▶ **To do**
In the copy of these records, include no pictures and change nothing else.
/---
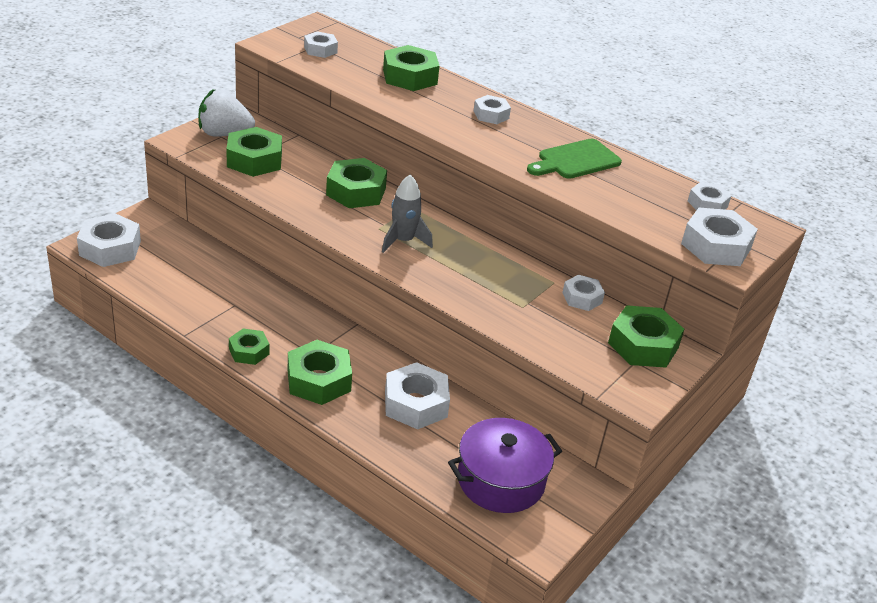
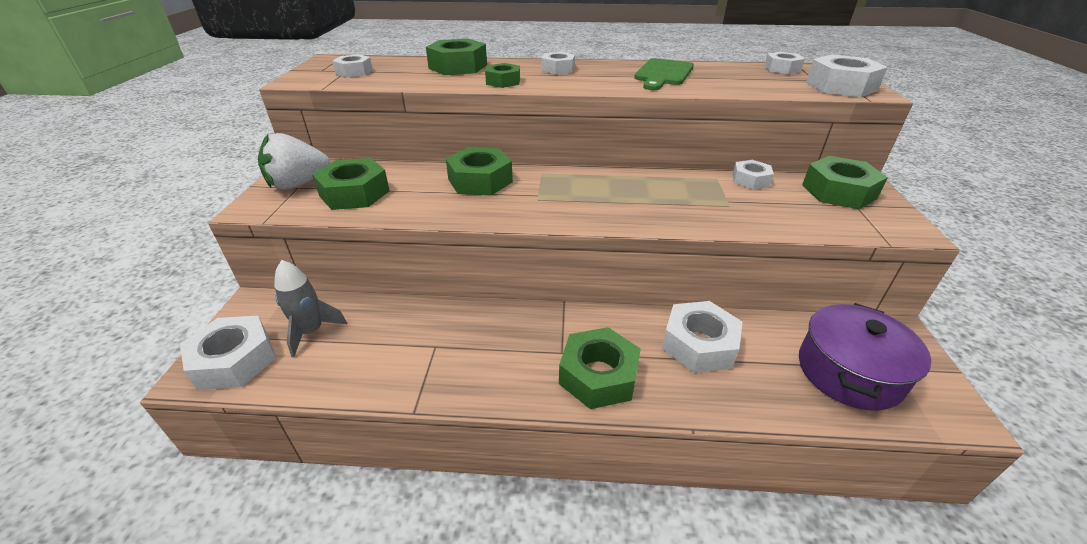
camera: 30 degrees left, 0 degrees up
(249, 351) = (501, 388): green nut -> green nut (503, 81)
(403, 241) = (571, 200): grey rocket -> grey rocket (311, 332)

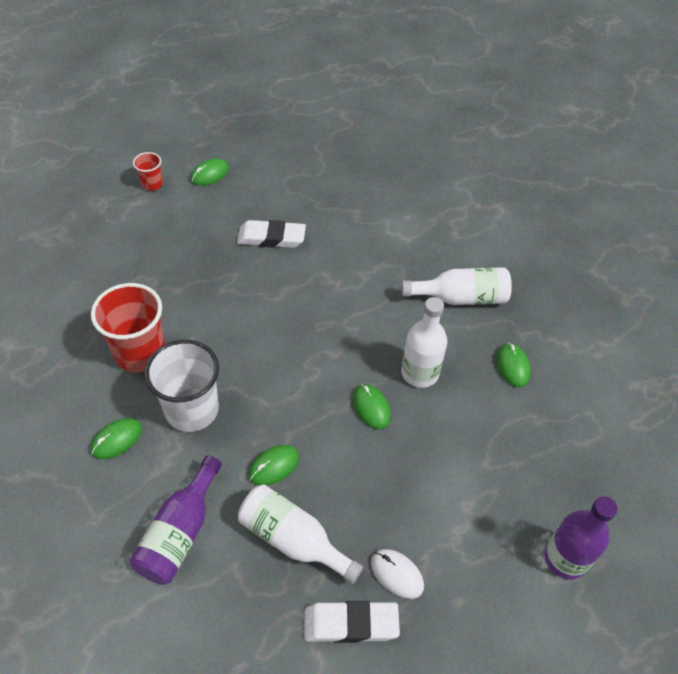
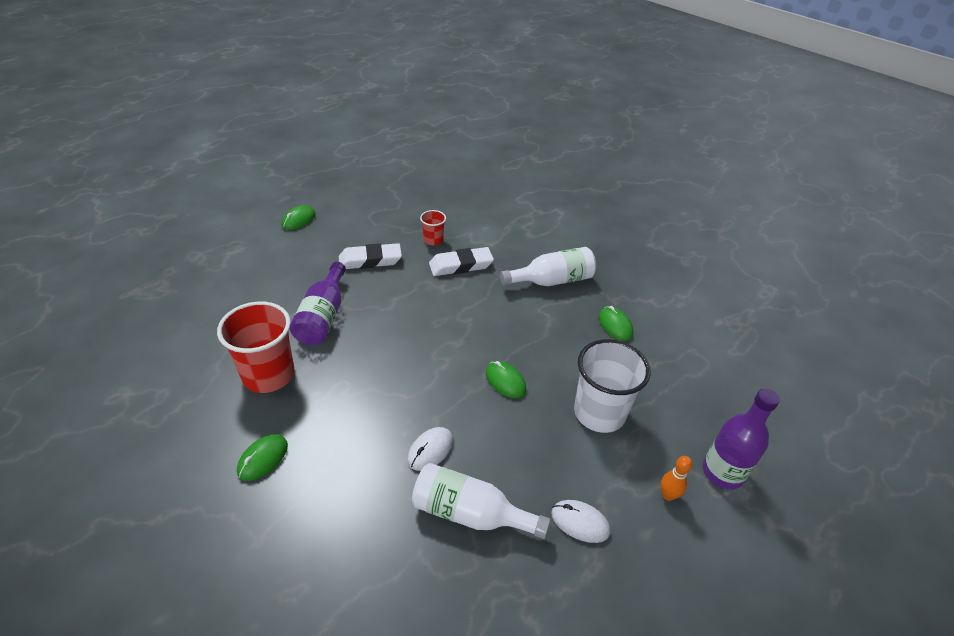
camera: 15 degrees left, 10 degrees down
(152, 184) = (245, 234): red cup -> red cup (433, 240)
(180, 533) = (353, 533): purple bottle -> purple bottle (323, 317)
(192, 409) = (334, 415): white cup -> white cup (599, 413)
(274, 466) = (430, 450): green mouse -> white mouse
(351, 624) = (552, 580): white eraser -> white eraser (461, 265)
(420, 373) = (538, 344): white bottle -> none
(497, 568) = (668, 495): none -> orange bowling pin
\---
▶ **Solution for this problem**
camera: 30 degrees left, 0 degrees up
(249, 351) = (501, 388): green nut -> green nut (503, 81)
(403, 241) = (571, 200): grey rocket -> grey rocket (311, 332)

camera: 15 degrees left, 10 degrees down
(152, 184) = (245, 234): red cup -> red cup (433, 240)
(180, 533) = (353, 533): purple bottle -> purple bottle (323, 317)
(192, 409) = (334, 415): white cup -> white cup (599, 413)
(274, 466) = (430, 450): green mouse -> white mouse
(351, 624) = (552, 580): white eraser -> white eraser (461, 265)
(420, 373) = (538, 344): white bottle -> none
(497, 568) = (668, 495): none -> orange bowling pin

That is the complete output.